### Required action
State how many lines in this listing include the word "square", and nothing else.

### Records for processing

____________________

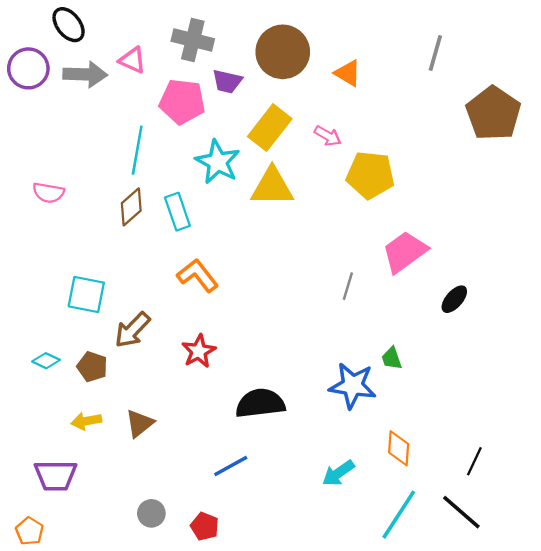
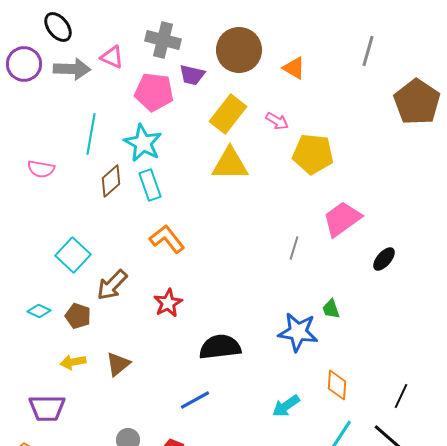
cyan line: (137, 150) -> (91, 134), moved
cyan star: (218, 162) -> (143, 143), moved
cyan square: (86, 294) -> (73, 255), turned 32

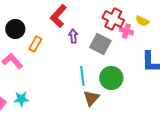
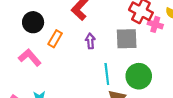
purple arrow: (73, 36) -> (90, 41), moved
gray square: (100, 44) -> (127, 39), turned -30

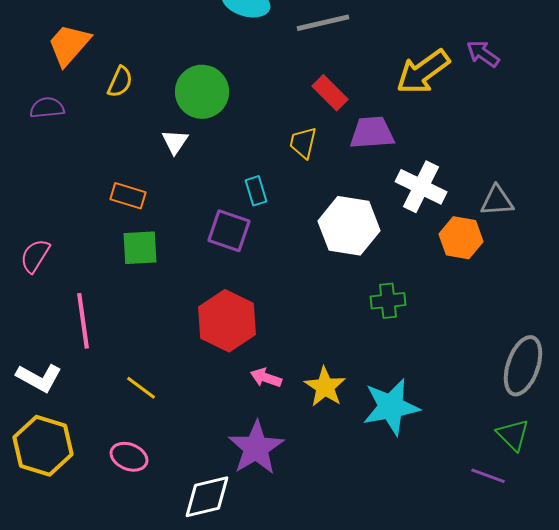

____________________

### Exercise solution
2